=== REQUIRED WORK ===
Which lines in the records below contain the string "with"? Return each of those lines in full.

-- BEGIN MATERIAL SUPPLIED --

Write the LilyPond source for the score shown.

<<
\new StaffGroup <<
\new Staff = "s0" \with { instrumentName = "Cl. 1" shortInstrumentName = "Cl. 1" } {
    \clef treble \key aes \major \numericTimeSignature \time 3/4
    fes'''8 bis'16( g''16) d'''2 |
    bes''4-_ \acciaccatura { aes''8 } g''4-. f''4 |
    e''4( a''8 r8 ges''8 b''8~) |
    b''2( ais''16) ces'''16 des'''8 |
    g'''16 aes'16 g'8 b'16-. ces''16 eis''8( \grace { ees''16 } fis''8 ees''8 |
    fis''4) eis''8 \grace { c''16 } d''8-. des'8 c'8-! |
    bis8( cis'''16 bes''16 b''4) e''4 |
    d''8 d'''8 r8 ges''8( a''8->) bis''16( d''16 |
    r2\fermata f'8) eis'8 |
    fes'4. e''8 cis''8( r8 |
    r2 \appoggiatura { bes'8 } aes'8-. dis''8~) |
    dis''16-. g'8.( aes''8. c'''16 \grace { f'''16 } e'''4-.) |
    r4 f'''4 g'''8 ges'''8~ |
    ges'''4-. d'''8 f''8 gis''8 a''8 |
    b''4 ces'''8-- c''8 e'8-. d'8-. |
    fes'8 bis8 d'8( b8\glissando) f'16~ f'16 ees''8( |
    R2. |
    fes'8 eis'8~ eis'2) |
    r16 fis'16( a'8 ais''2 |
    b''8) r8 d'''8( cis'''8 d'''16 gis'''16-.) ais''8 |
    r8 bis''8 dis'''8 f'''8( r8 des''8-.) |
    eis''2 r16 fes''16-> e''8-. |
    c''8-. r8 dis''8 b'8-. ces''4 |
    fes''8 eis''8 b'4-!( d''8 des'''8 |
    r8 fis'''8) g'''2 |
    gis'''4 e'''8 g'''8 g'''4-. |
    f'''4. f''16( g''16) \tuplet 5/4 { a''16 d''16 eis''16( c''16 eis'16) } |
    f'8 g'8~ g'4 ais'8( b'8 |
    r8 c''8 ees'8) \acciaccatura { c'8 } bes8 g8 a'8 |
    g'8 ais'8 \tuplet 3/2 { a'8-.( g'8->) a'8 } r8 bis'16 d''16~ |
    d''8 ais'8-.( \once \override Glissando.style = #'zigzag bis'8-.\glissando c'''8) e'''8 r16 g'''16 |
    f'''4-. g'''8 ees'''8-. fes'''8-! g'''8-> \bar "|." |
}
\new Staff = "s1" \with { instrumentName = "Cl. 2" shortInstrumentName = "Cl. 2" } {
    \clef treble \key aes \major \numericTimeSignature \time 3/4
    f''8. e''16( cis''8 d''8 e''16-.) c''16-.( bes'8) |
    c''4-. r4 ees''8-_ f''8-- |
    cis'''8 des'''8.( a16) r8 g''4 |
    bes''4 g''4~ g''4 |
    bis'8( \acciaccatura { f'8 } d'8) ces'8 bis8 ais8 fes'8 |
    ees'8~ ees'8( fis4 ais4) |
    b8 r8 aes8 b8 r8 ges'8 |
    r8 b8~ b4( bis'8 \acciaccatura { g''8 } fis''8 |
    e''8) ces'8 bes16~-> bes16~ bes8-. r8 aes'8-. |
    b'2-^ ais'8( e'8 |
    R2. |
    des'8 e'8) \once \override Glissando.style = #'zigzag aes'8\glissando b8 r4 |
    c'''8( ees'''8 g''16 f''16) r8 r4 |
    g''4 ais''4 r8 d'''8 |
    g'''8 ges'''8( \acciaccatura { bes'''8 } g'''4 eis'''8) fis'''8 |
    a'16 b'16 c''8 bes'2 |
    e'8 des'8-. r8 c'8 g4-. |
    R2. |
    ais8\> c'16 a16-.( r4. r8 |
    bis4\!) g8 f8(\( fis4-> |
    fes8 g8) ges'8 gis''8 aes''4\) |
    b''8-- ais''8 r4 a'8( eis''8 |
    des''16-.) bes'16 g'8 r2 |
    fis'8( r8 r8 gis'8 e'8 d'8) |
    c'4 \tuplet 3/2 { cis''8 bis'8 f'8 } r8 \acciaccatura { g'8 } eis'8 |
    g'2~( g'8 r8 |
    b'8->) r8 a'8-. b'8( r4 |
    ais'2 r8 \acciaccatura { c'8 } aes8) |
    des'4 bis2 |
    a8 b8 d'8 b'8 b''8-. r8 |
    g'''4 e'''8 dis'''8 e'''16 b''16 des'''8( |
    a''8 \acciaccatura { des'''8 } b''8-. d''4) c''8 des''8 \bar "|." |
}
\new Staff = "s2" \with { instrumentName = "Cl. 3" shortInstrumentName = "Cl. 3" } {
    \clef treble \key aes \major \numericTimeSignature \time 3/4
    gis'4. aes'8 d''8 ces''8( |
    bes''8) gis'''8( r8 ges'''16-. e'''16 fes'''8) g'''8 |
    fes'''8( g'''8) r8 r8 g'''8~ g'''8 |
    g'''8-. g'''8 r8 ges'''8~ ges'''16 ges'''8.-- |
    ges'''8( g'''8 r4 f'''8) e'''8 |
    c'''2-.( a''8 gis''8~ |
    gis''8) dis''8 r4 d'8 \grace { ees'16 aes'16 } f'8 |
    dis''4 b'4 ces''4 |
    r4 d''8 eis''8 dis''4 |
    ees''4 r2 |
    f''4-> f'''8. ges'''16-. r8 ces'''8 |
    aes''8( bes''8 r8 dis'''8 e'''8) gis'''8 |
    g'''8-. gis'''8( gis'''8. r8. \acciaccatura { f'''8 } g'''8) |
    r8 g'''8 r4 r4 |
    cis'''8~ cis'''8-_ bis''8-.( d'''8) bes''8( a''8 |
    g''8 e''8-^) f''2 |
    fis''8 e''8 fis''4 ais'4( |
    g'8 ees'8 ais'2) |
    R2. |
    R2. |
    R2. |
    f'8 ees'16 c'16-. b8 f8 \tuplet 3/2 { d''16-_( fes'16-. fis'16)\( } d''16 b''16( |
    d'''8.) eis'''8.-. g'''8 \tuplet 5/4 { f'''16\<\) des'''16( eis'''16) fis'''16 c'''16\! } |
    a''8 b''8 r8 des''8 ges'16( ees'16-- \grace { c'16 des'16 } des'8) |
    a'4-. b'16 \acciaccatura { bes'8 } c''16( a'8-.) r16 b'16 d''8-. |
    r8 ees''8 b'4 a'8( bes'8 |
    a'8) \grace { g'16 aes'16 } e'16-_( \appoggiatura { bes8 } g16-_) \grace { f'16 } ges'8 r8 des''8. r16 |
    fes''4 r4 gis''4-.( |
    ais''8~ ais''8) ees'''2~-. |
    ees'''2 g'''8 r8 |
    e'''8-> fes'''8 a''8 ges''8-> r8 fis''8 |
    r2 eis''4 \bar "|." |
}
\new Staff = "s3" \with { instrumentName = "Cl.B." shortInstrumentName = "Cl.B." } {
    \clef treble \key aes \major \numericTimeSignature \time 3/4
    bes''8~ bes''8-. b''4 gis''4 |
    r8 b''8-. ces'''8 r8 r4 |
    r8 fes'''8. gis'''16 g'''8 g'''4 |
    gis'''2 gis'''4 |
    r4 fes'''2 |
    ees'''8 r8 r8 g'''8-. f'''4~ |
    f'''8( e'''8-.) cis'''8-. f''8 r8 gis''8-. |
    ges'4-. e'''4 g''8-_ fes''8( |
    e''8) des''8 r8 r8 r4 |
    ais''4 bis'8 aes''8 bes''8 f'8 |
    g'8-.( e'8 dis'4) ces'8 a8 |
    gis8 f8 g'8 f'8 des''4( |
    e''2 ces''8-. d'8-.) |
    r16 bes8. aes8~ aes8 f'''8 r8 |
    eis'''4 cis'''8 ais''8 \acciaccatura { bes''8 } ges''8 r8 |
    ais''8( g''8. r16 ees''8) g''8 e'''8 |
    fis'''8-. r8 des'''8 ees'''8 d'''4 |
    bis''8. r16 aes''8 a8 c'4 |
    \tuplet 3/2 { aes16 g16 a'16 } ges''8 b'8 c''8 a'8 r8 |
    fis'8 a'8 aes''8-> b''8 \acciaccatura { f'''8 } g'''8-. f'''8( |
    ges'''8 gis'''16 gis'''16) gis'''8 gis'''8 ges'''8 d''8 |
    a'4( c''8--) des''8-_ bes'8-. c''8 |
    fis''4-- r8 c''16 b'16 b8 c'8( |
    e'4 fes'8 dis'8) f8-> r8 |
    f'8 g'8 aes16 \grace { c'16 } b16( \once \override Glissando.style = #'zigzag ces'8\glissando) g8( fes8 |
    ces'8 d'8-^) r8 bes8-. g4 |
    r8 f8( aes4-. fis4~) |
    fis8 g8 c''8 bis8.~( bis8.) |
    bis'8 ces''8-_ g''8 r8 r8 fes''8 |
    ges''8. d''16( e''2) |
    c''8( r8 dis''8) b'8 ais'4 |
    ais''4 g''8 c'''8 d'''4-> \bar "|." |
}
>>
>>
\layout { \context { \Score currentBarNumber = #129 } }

-- END MATERIAL SUPPLIED --

=== EXERCISE SOLUTION ===
\new Staff = "s0" \with { instrumentName = "Cl. 1" shortInstrumentName = "Cl. 1" } {
\new Staff = "s1" \with { instrumentName = "Cl. 2" shortInstrumentName = "Cl. 2" } {
\new Staff = "s2" \with { instrumentName = "Cl. 3" shortInstrumentName = "Cl. 3" } {
\new Staff = "s3" \with { instrumentName = "Cl.B." shortInstrumentName = "Cl.B." } {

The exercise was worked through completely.